* [Problem to solve]
List every line below containing "DGND".

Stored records
• • • • • • •
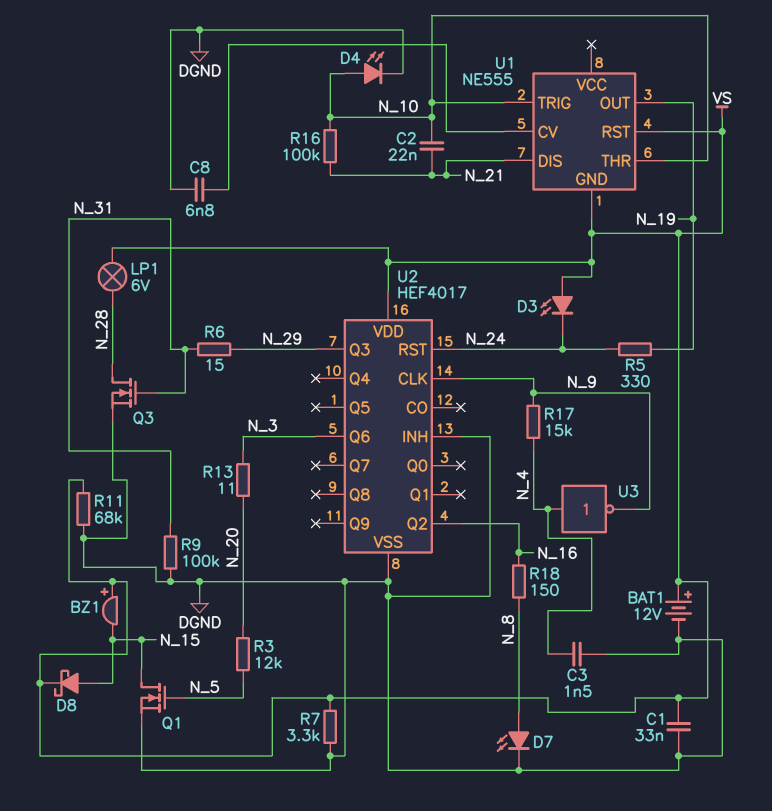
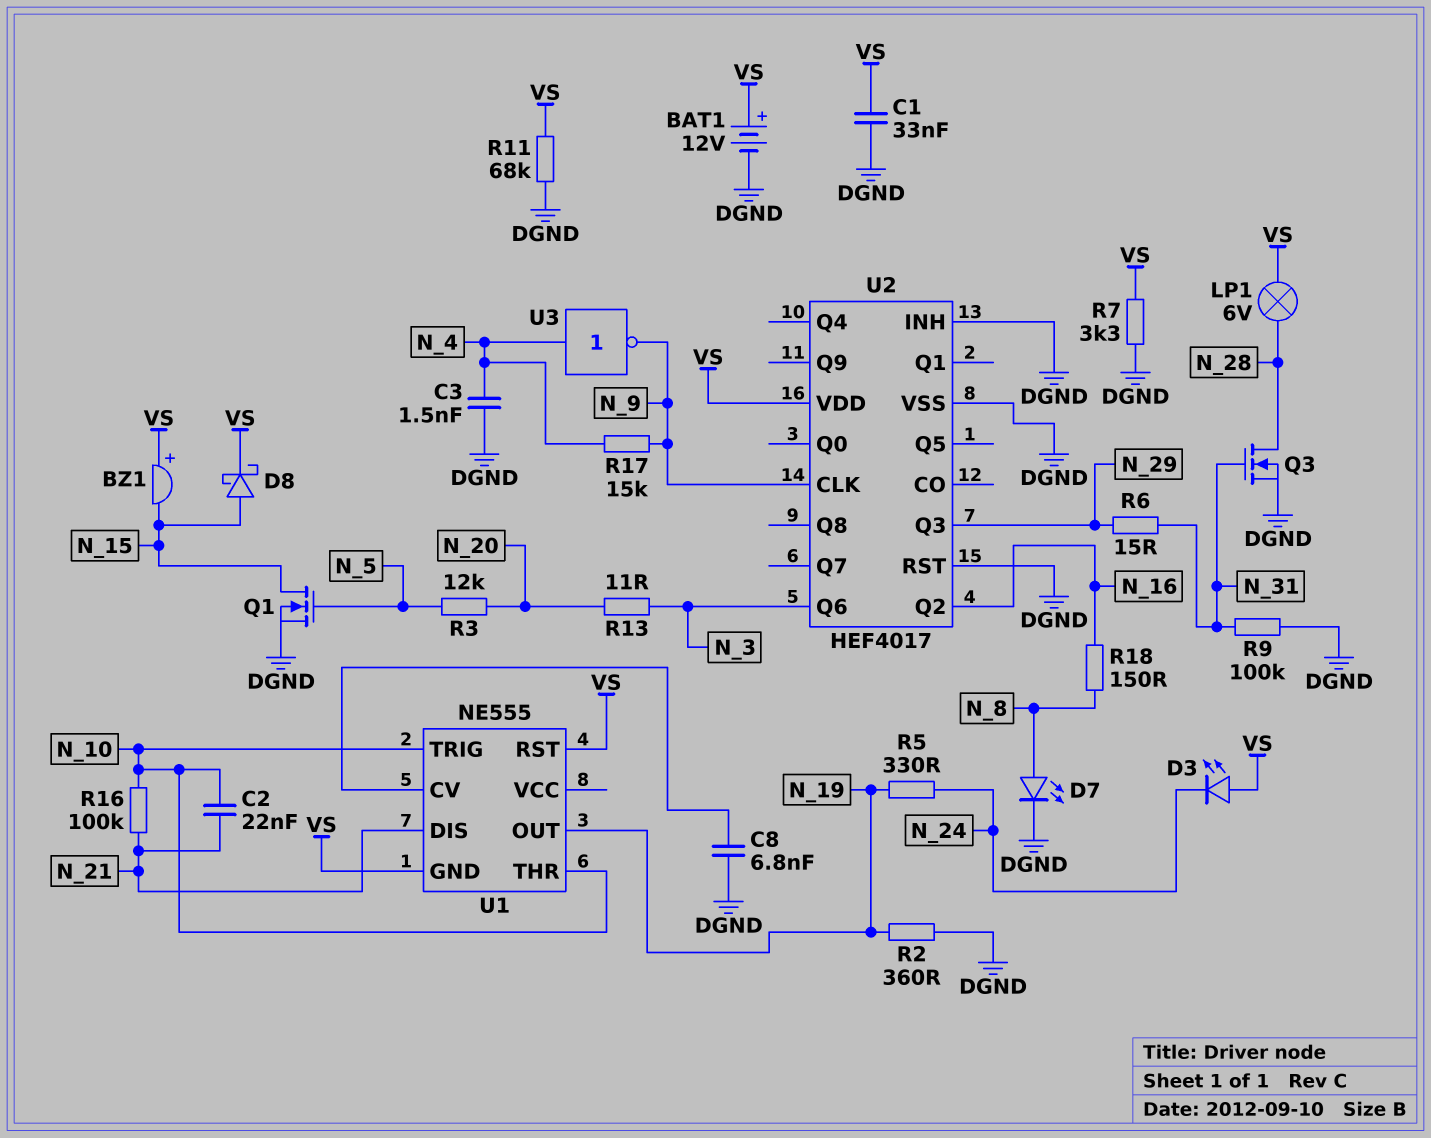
D4: LED (A N_10, K DGND) -> none
R2: none -> 360 (DGND, N_19)
U2 pin RST: N_24 -> DGND

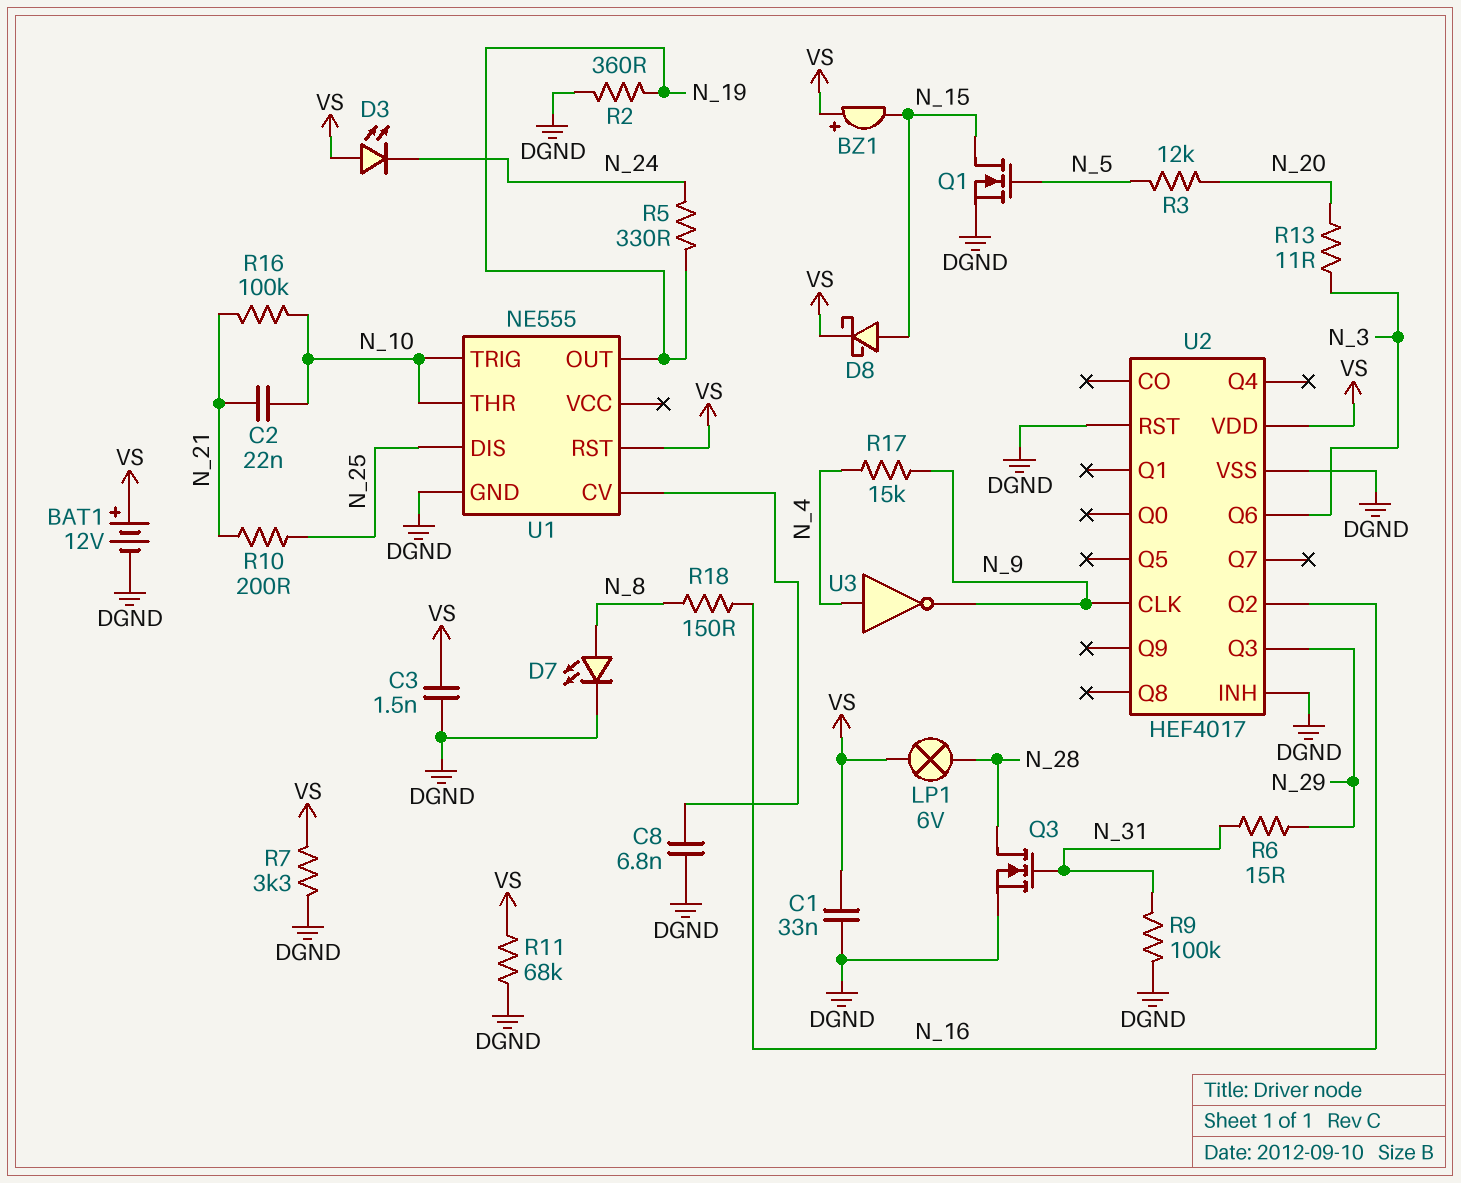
C3: 1.5nF (DGND, N_4) -> 1.5nF (DGND, VS)
R10: none -> 200 (N_21, N_25)
U1 pin DIS: N_21 -> N_25
U1 pin GND: VS -> DGND

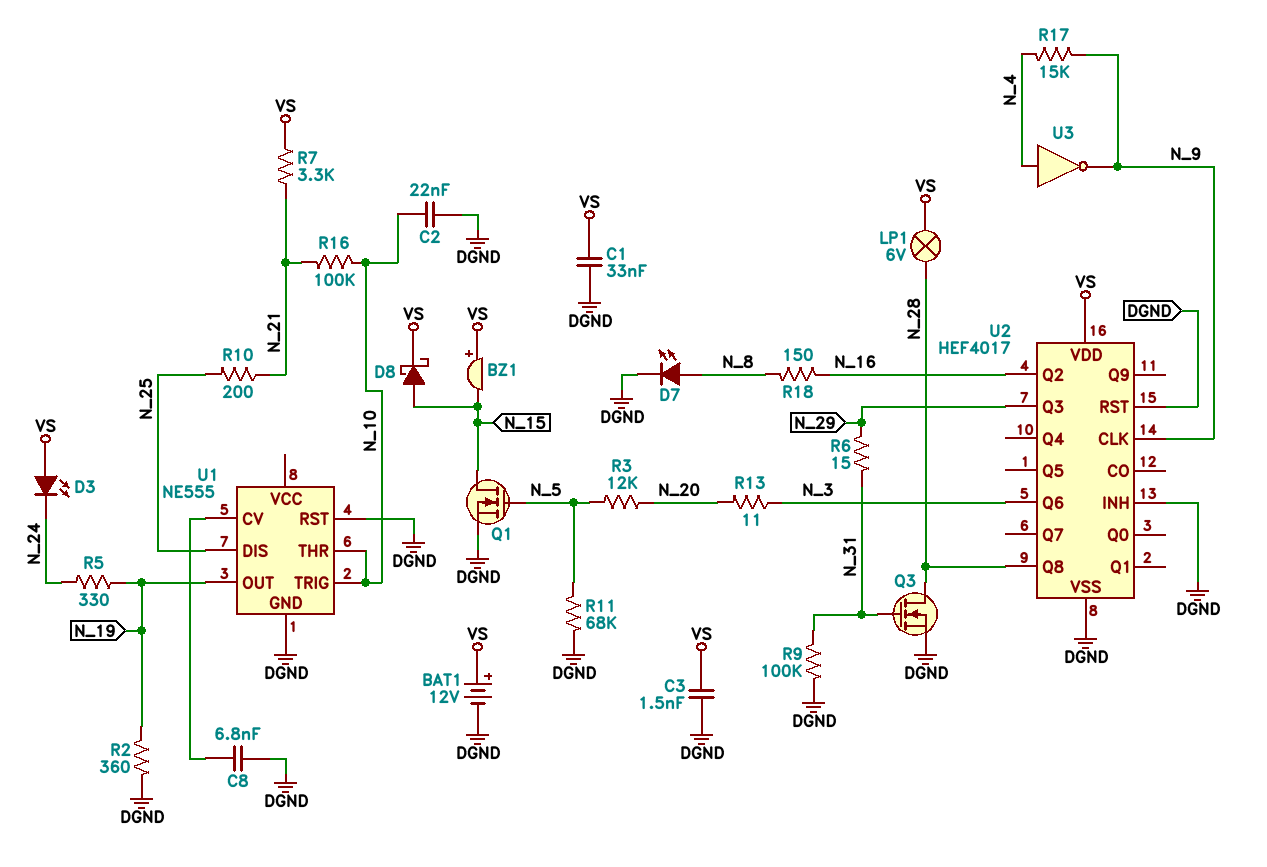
C2: 22nF (N_10, N_21) -> 22nF (DGND, N_10)
R7: 3.3k (DGND, VS) -> 3.3k (N_21, VS)
R11: 68k (DGND, VS) -> 68k (DGND, N_5)
U1 pin RST: VS -> DGND
U2 pin Q8: none -> N_28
• • • • • • •
* [Exercise response]
D4: LED (A N_10, K DGND) -> none
R2: none -> 360 (DGND, N_19)
U2 pin RST: N_24 -> DGND
C3: 1.5nF (DGND, N_4) -> 1.5nF (DGND, VS)
U1 pin GND: VS -> DGND
C2: 22nF (N_10, N_21) -> 22nF (DGND, N_10)
R7: 3.3k (DGND, VS) -> 3.3k (N_21, VS)
R11: 68k (DGND, VS) -> 68k (DGND, N_5)
U1 pin RST: VS -> DGND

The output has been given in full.